------ Records
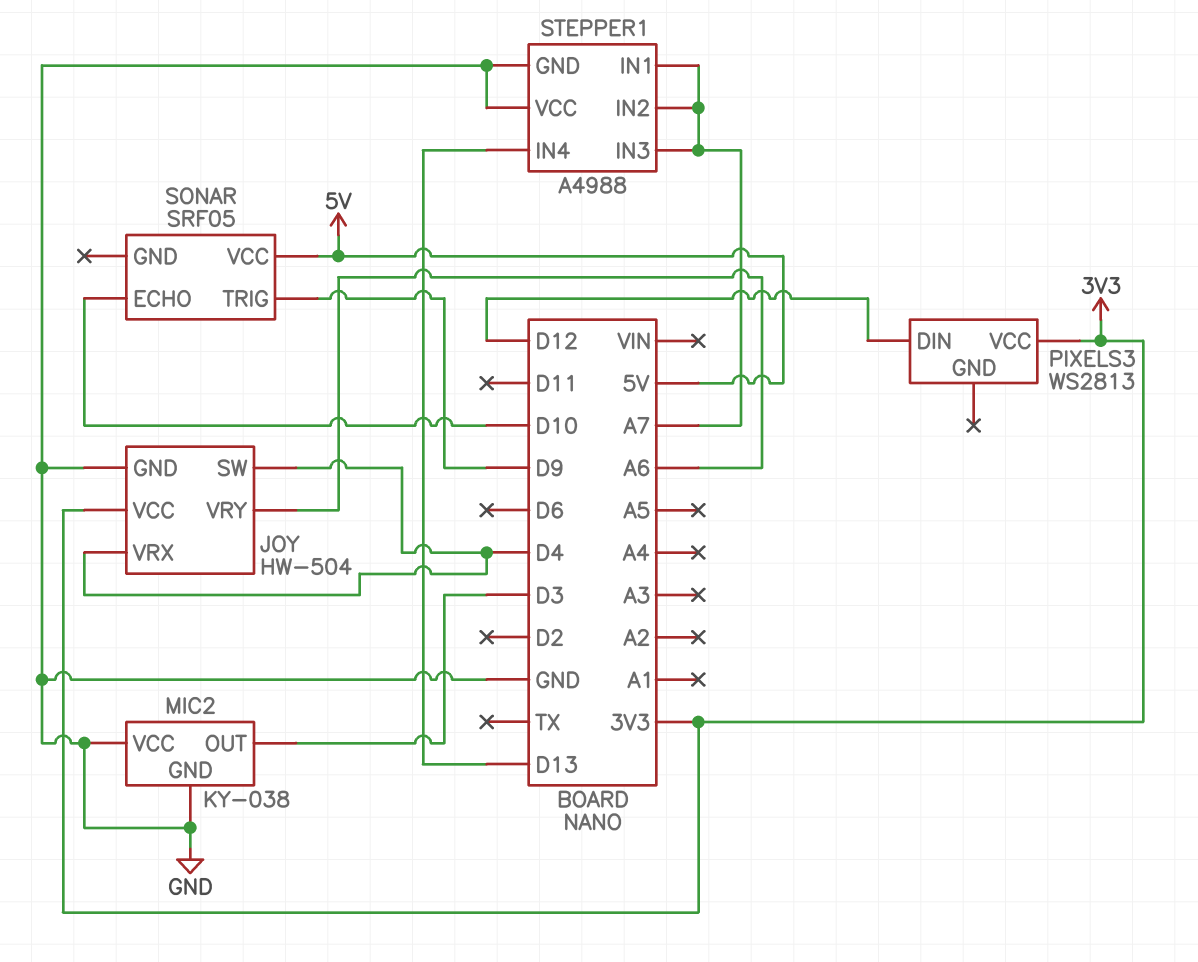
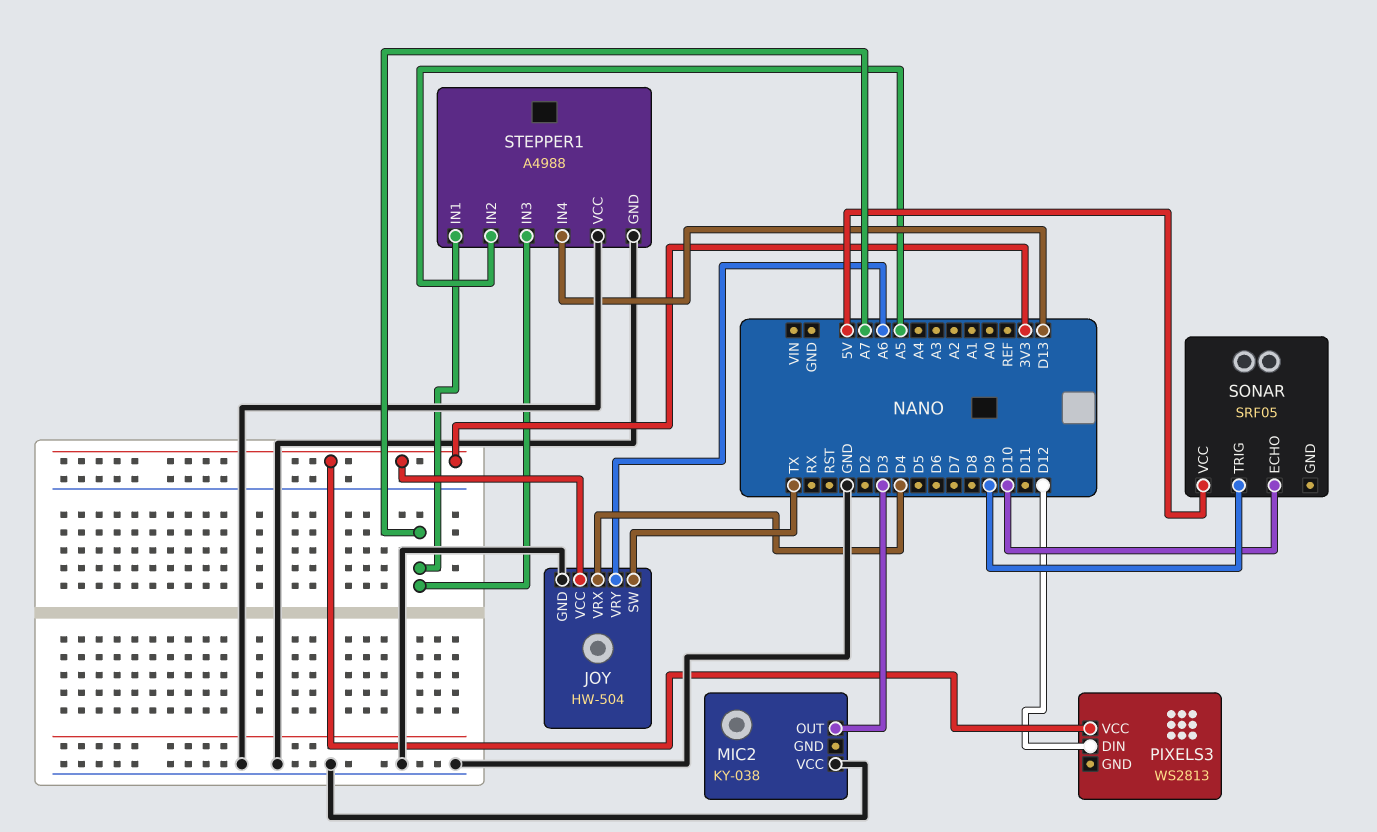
JOY pin SW: D4 -> TX
MIC2 pin GND: GND -> none
STEPPER1 pin IN2: A7 -> A5

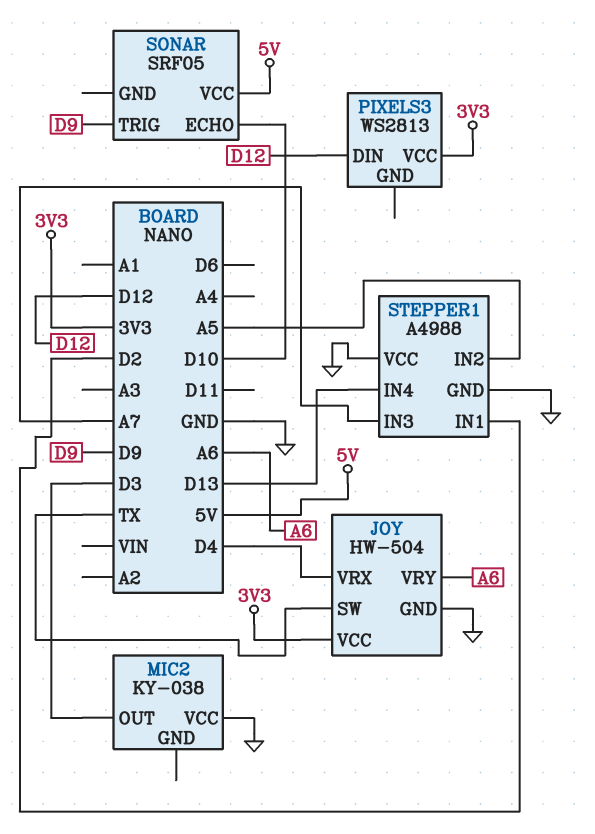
STEPPER1 pin IN1: A7 -> D2

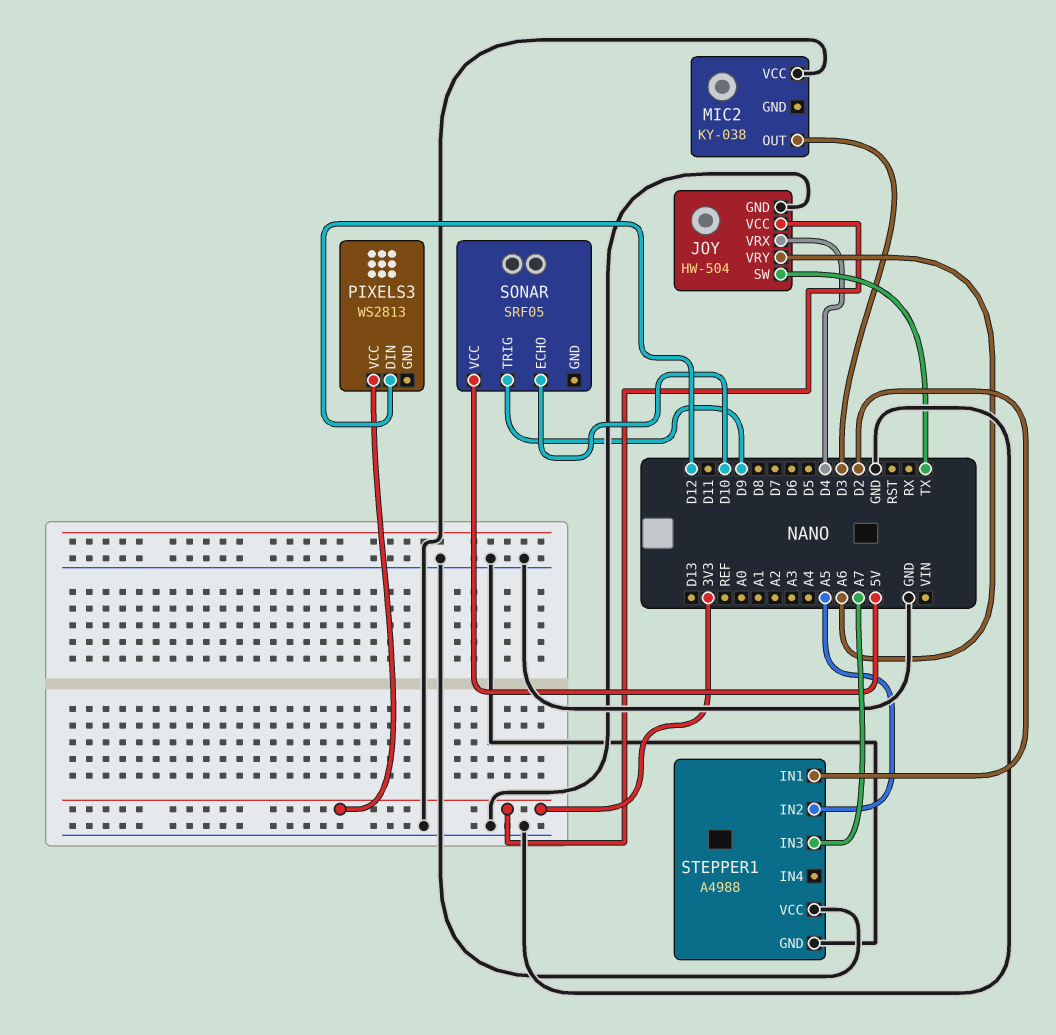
STEPPER1 pin IN4: D13 -> none

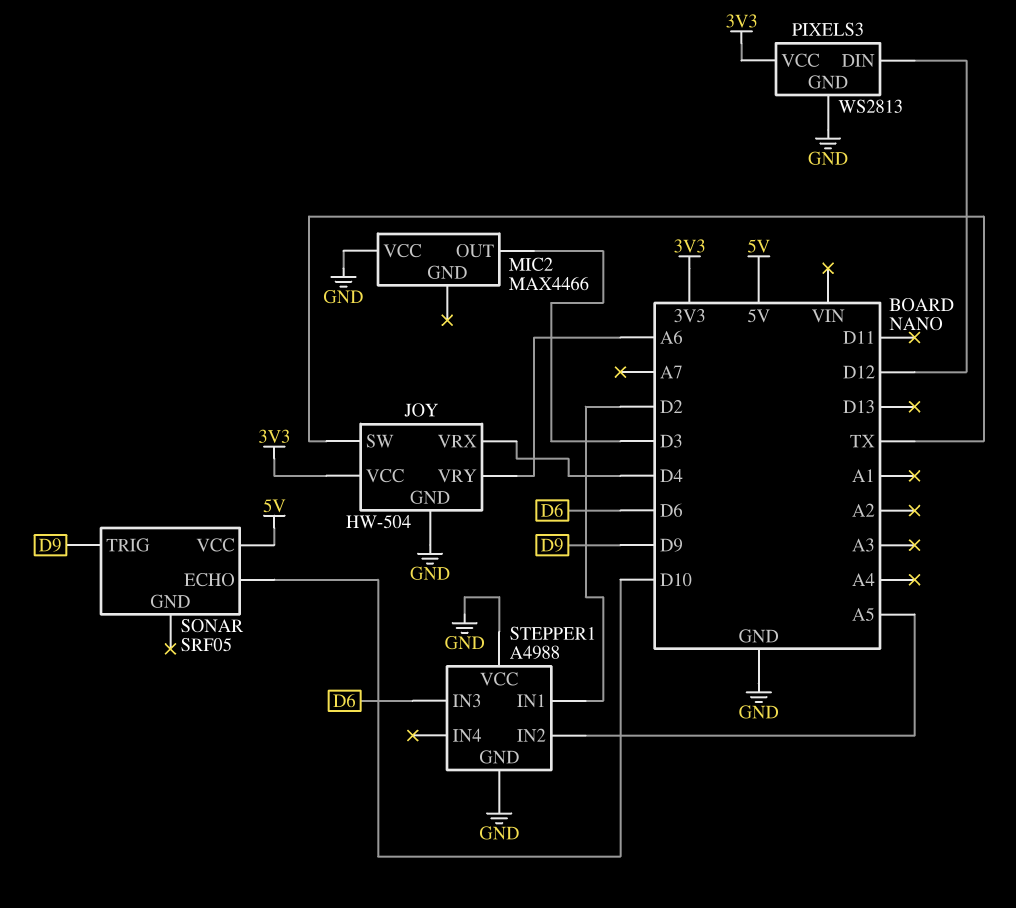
MIC2: KY-038 -> MAX4466
PIXELS3 pin GND: none -> GND
STEPPER1 pin IN3: A7 -> D6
------------
* **Problem statement**:
All records, pictures excluded: copy them exactly.

* **Answer to the problem**:
JOY pin SW: D4 -> TX
MIC2 pin GND: GND -> none
STEPPER1 pin IN2: A7 -> A5

STEPPER1 pin IN1: A7 -> D2

STEPPER1 pin IN4: D13 -> none

MIC2: KY-038 -> MAX4466
PIXELS3 pin GND: none -> GND
STEPPER1 pin IN3: A7 -> D6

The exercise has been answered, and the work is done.